How to complete this task
Go over the material below and report every line that contains the word "green".

Available data
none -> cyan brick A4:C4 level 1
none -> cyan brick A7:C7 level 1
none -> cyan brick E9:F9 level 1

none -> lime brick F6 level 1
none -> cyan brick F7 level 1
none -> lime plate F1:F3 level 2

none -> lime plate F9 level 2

--

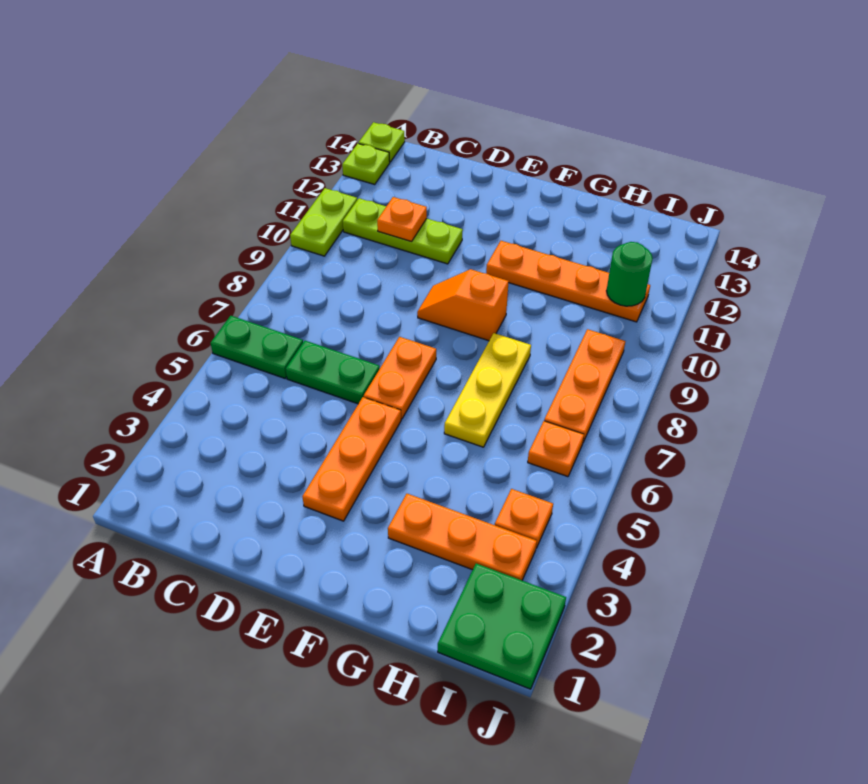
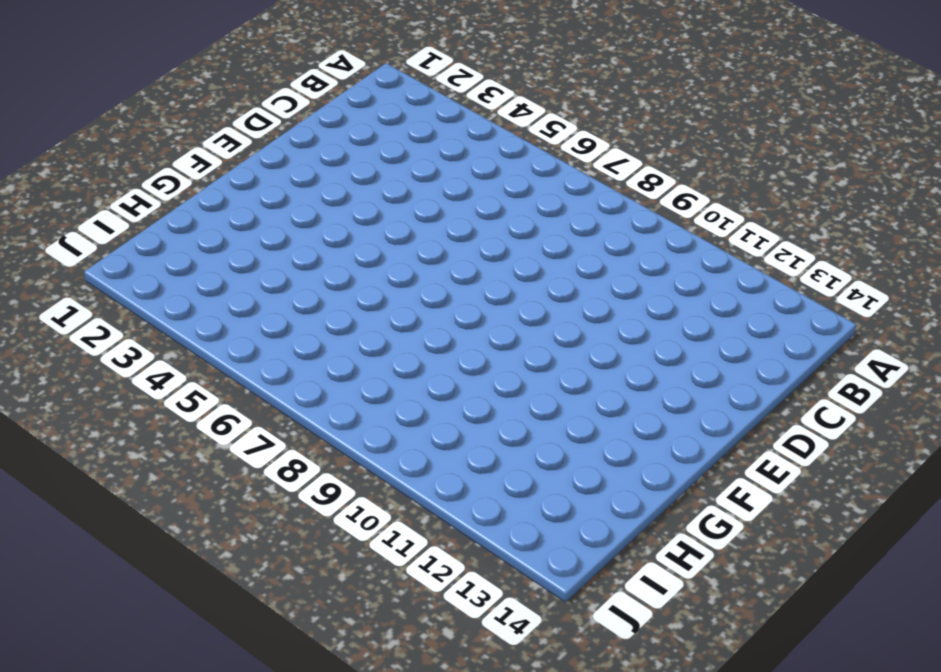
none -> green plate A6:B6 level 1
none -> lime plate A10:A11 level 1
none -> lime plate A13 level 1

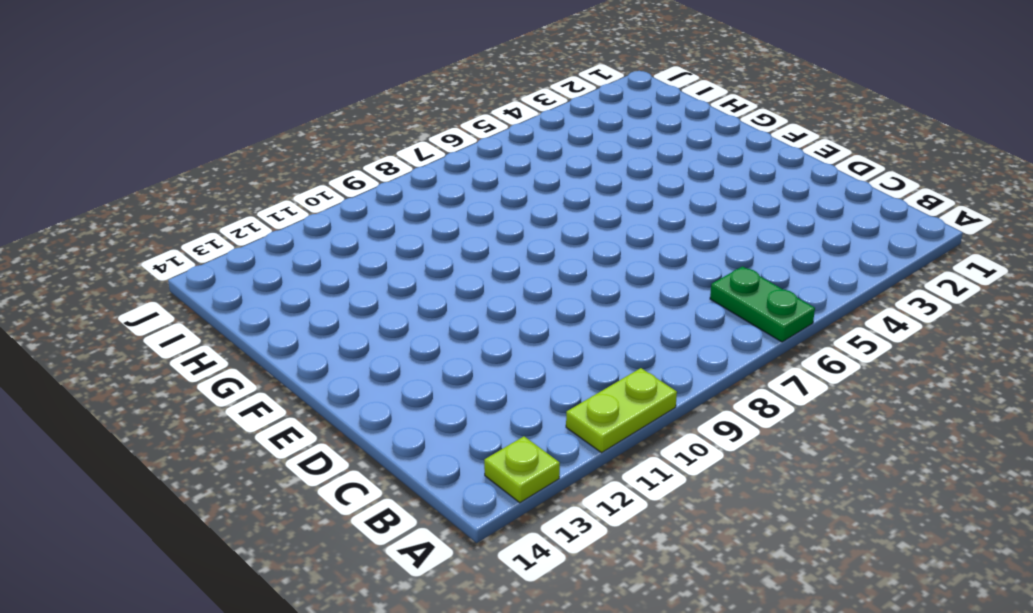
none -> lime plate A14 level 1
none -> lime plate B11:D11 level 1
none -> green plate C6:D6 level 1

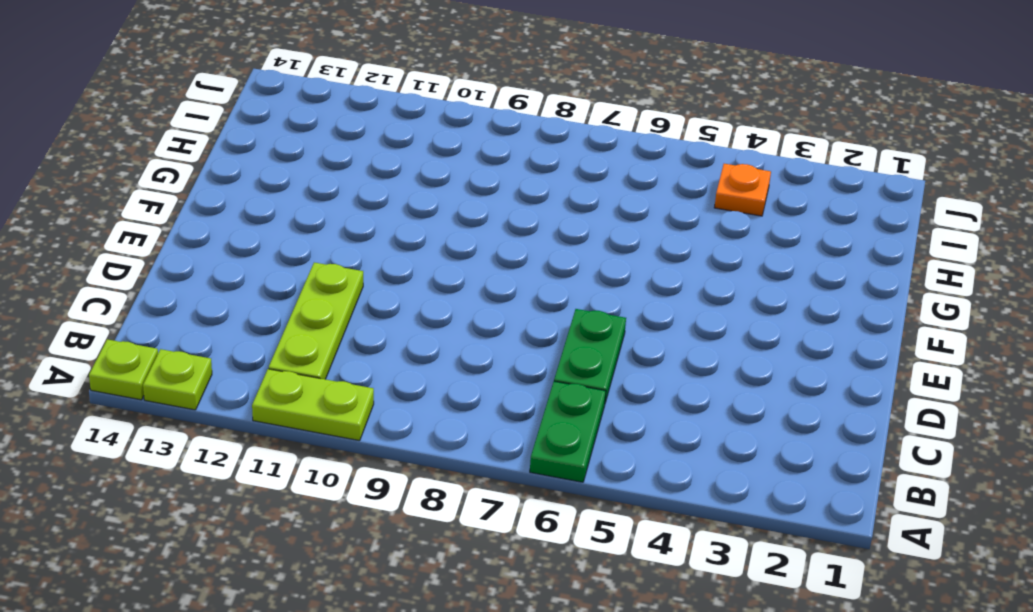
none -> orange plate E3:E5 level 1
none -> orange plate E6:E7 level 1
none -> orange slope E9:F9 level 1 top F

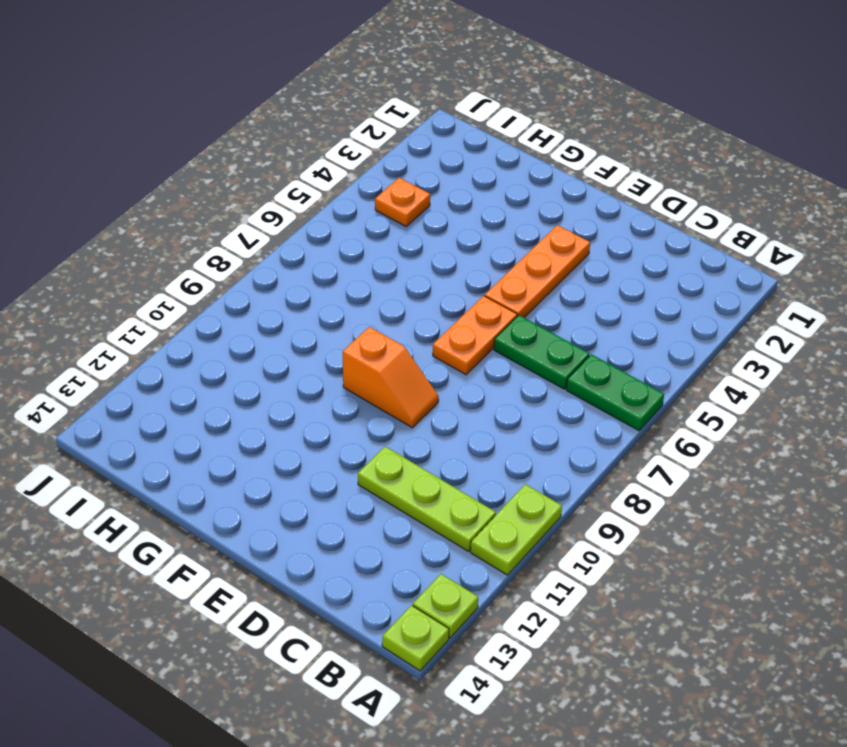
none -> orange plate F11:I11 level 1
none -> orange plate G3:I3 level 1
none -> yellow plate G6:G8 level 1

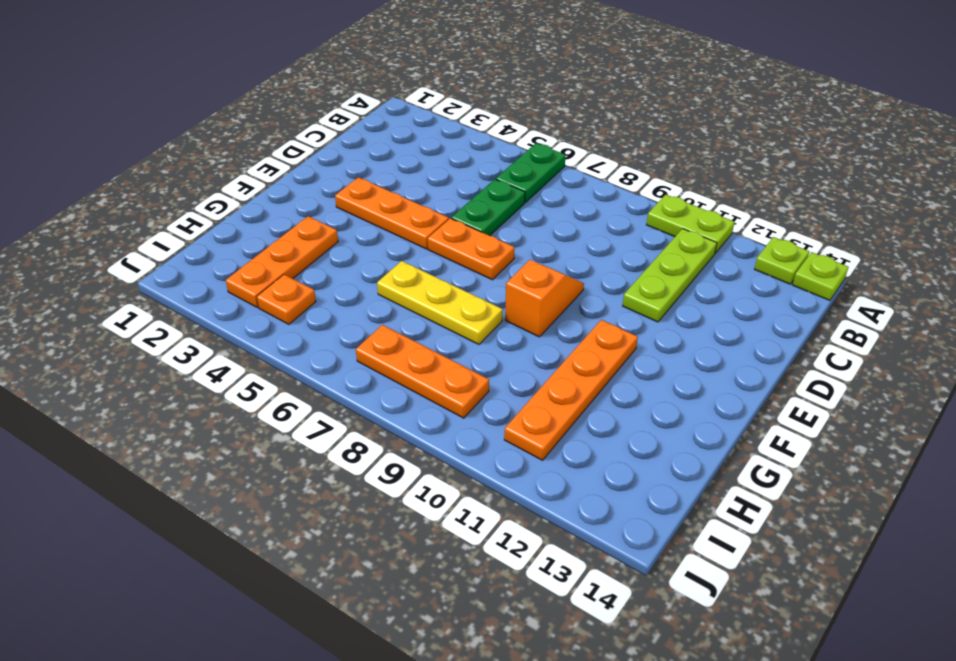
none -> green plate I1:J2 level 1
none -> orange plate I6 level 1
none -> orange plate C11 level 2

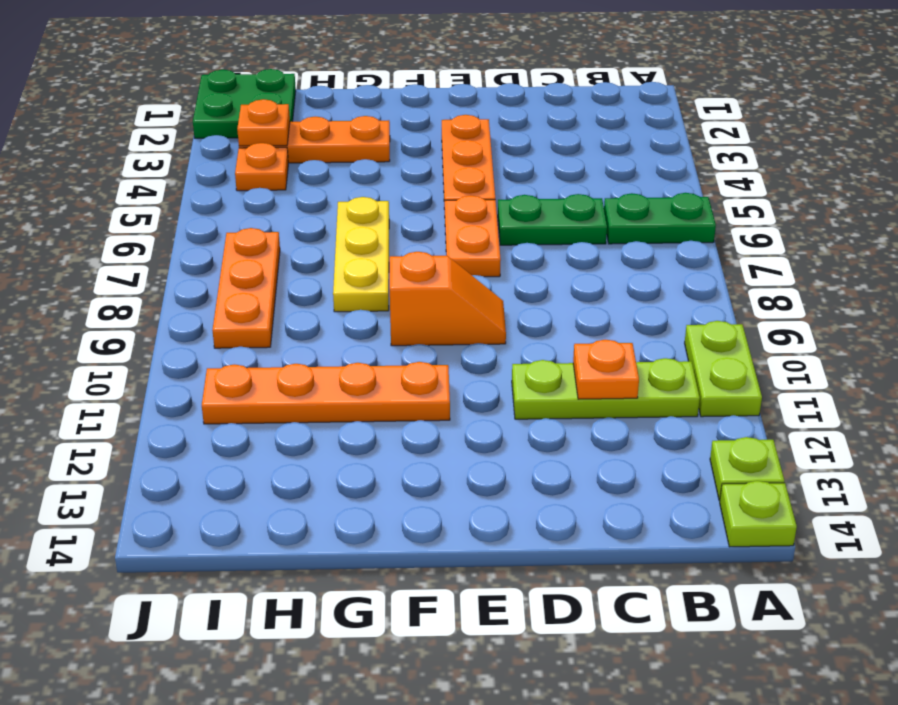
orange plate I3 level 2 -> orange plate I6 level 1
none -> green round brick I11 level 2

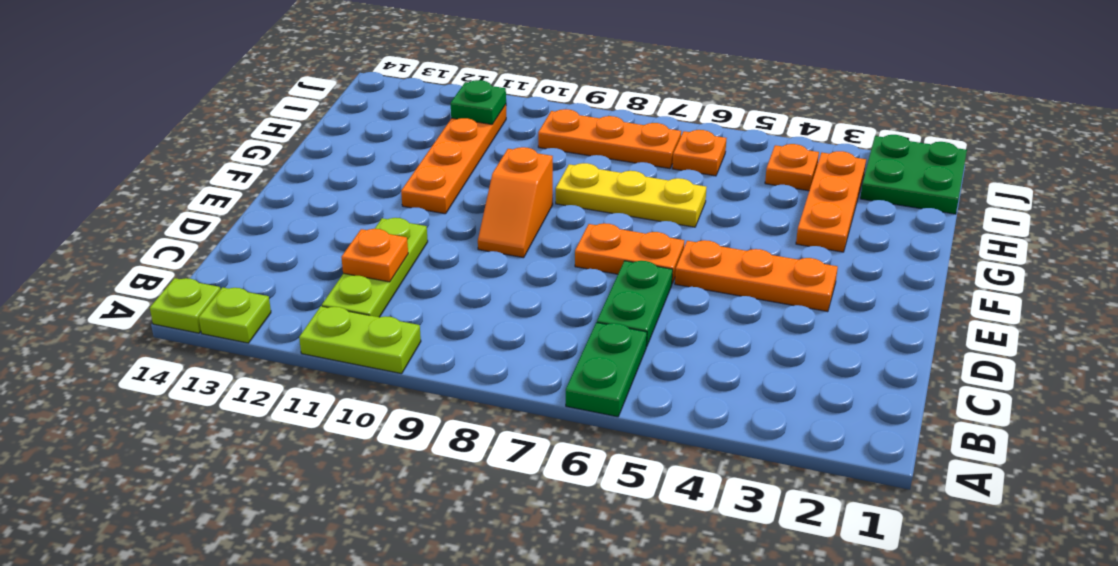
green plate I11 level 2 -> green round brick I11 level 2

Written reply
none -> green plate A6:B6 level 1
none -> green plate C6:D6 level 1
none -> green plate I1:J2 level 1
none -> green round brick I11 level 2
green plate I11 level 2 -> green round brick I11 level 2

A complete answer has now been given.